Required work | The reply should contain every entry exactly as given, with no pictures in it.

--- Source information Enclosed Below ---

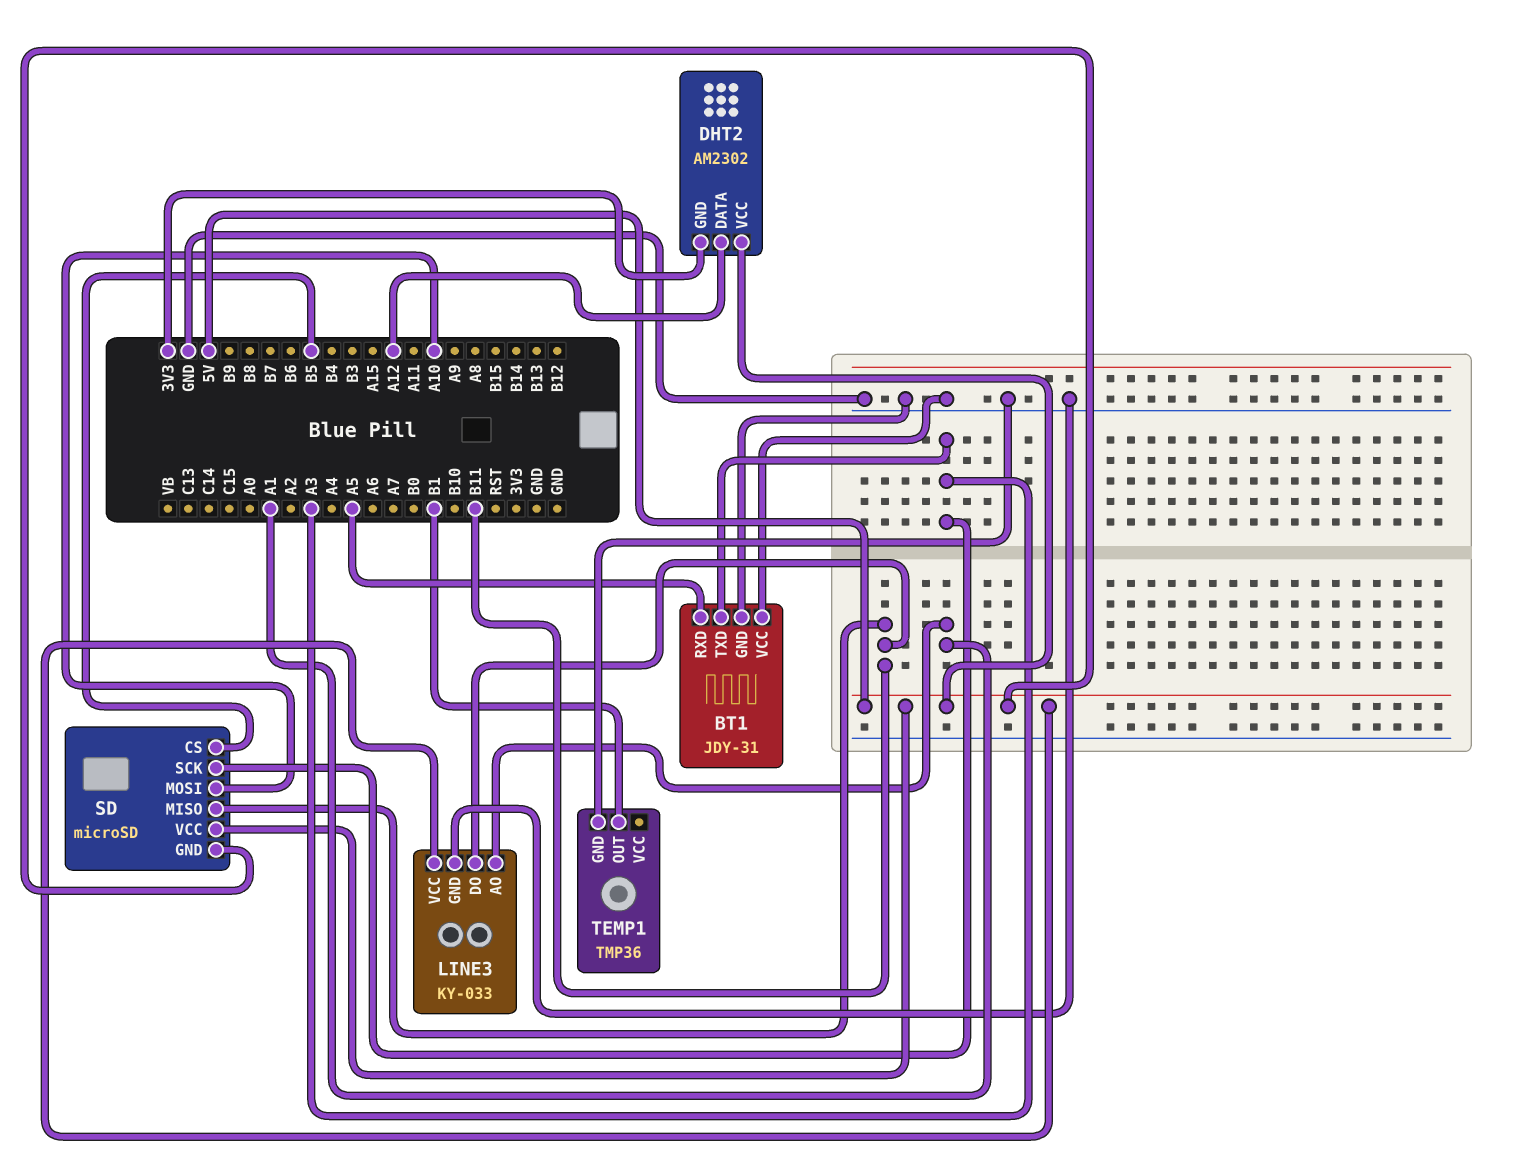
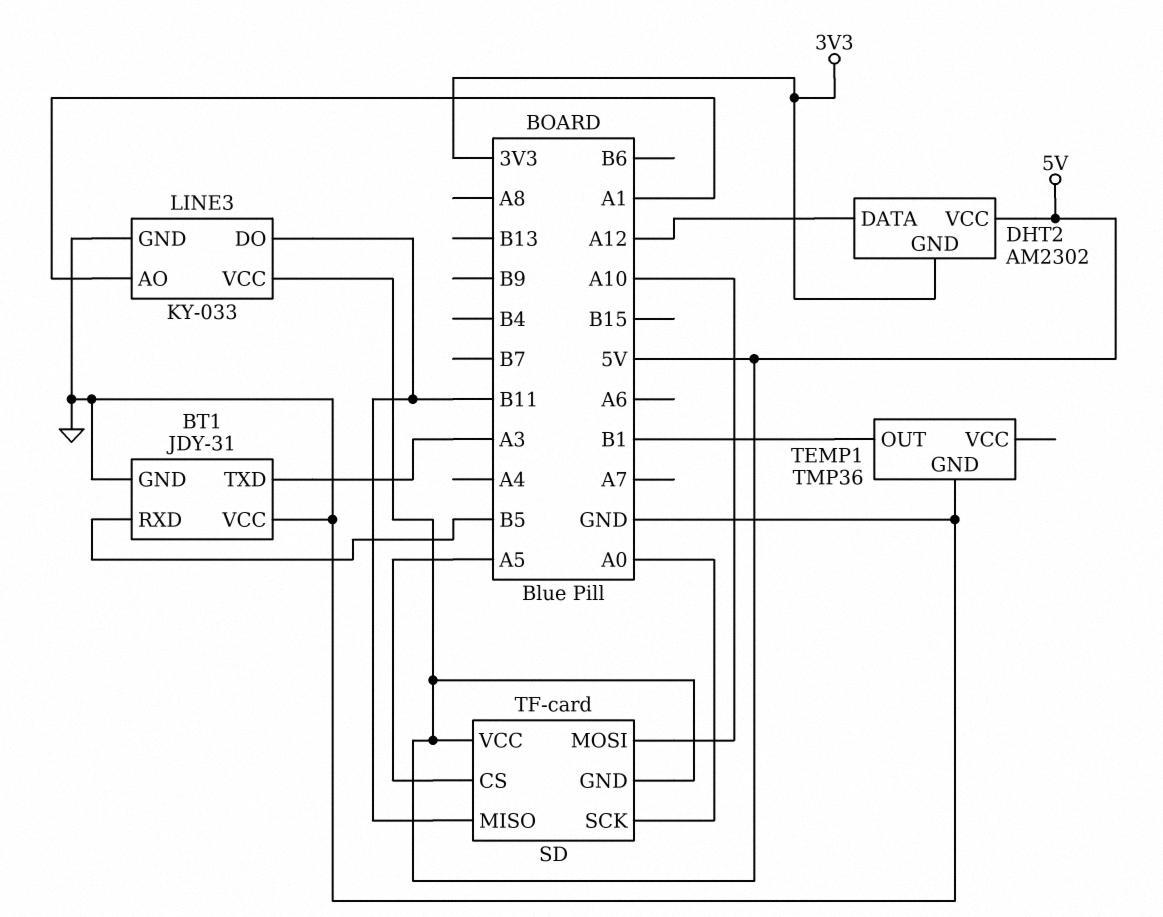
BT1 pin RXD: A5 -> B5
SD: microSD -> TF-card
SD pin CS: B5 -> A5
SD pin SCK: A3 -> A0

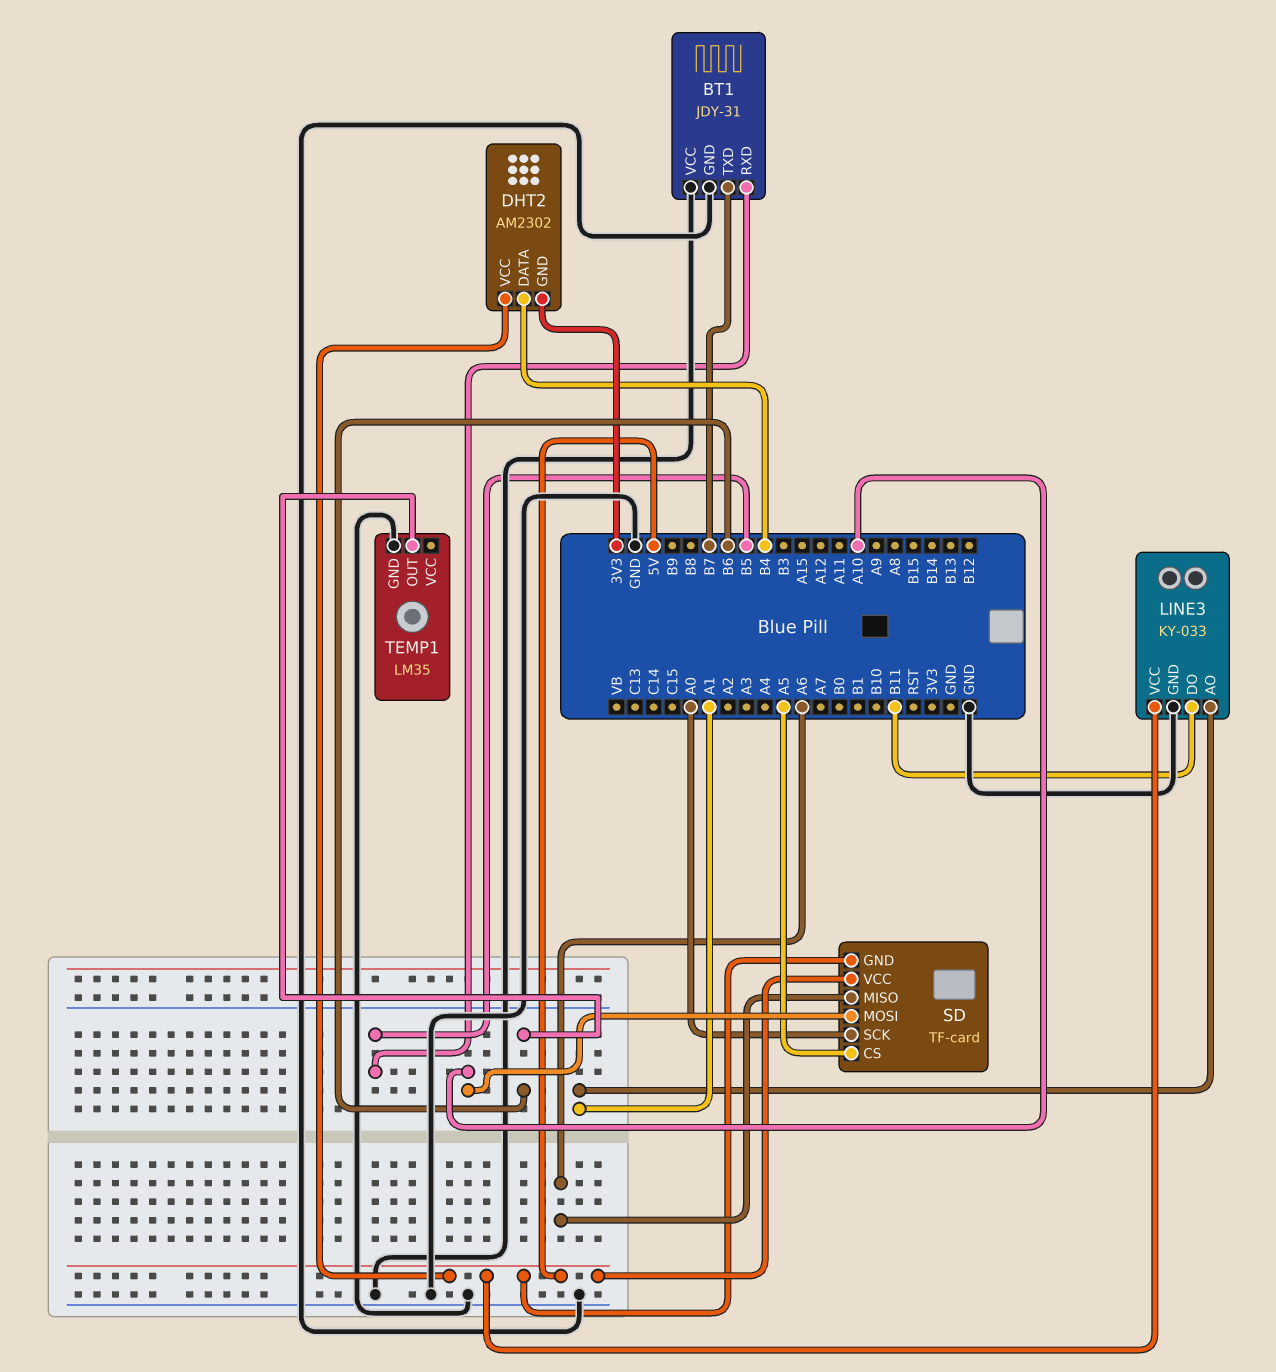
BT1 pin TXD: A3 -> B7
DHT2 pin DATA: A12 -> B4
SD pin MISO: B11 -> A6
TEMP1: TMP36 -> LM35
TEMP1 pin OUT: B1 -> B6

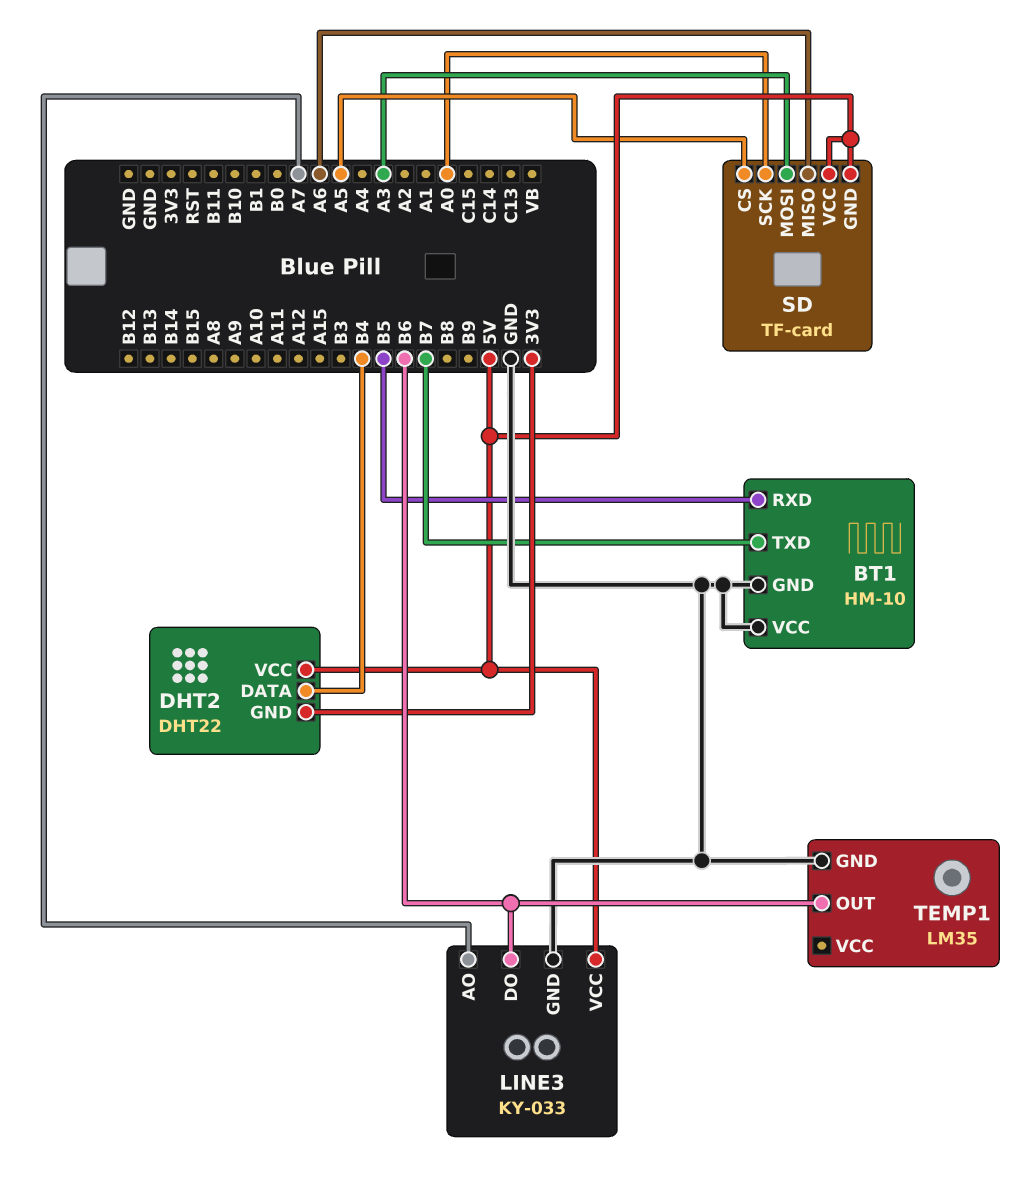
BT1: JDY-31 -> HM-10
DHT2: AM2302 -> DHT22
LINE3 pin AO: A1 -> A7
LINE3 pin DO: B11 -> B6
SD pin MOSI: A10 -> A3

--- End of Enclosed Source information ---

Response area |
BT1 pin RXD: A5 -> B5
SD: microSD -> TF-card
SD pin CS: B5 -> A5
SD pin SCK: A3 -> A0

BT1 pin TXD: A3 -> B7
DHT2 pin DATA: A12 -> B4
SD pin MISO: B11 -> A6
TEMP1: TMP36 -> LM35
TEMP1 pin OUT: B1 -> B6

BT1: JDY-31 -> HM-10
DHT2: AM2302 -> DHT22
LINE3 pin AO: A1 -> A7
LINE3 pin DO: B11 -> B6
SD pin MOSI: A10 -> A3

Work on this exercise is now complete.